Start of Extracted data
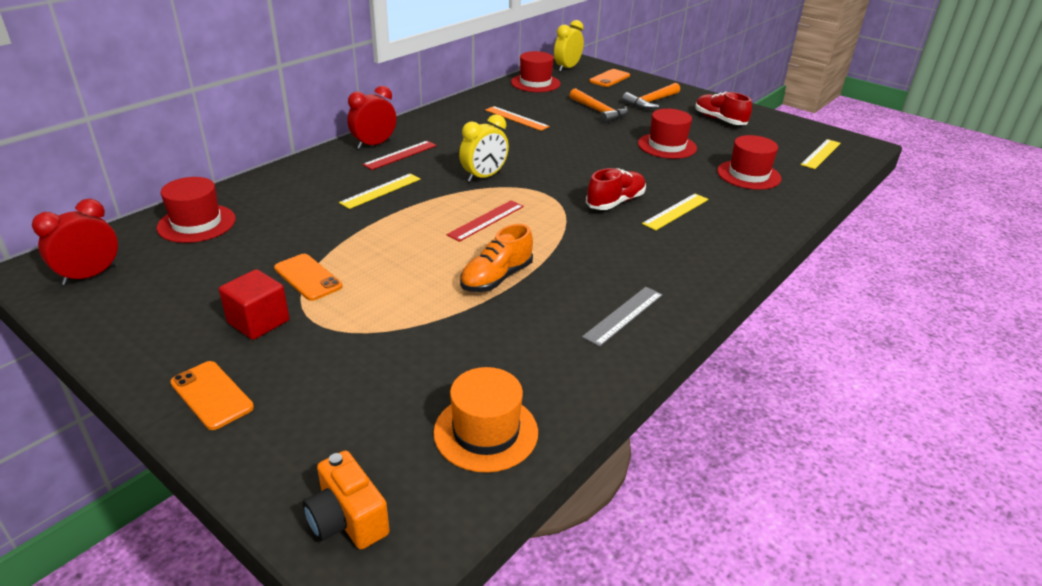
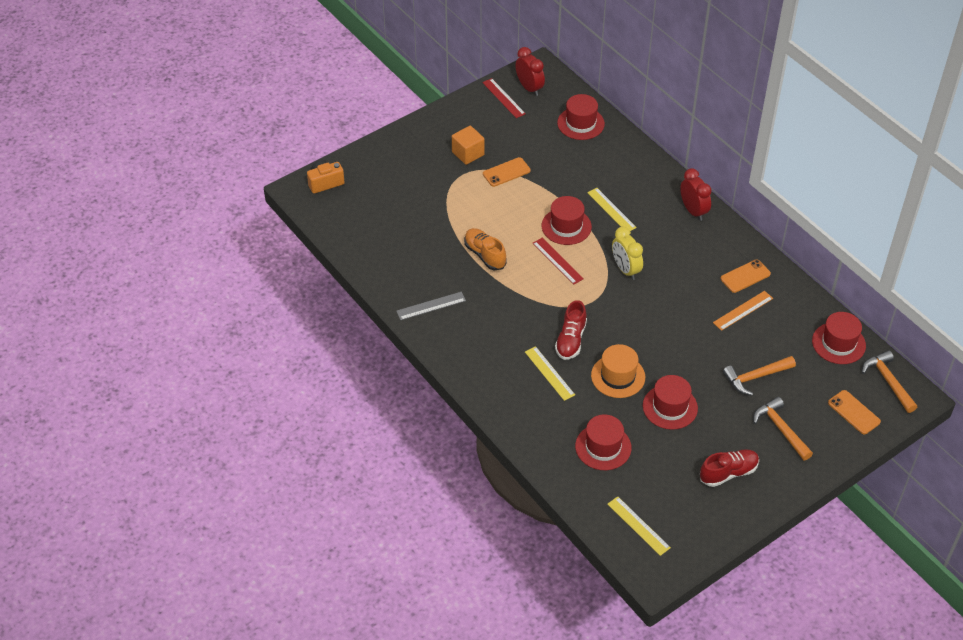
camera: 105 degrees right, 15 degrees up
(212, 395) = (414, 140): orange phone -> orange phone (745, 276)
(258, 322) = (468, 153): red cube -> orange cube
(400, 155) = (671, 225): red ruler -> red ruler (503, 98)
(419, 219) = (566, 226): none -> red hat
(486, 432) = (358, 231): orange hat -> orange hat (618, 376)
(567, 68) = (888, 381): yellow clock -> orange hammer
(615, 202) = (571, 340): red shoe -> red shoe turned 45 degrees clockwise
(624, 315) = (431, 306): grey ruler -> grey ruler turned 75 degrees counterclockwise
End of Extracted data
From the listing above, copy every line that includes the word "degrees".

camera: 105 degrees right, 15 degrees up
(615, 202) = (571, 340): red shoe -> red shoe turned 45 degrees clockwise
(624, 315) = (431, 306): grey ruler -> grey ruler turned 75 degrees counterclockwise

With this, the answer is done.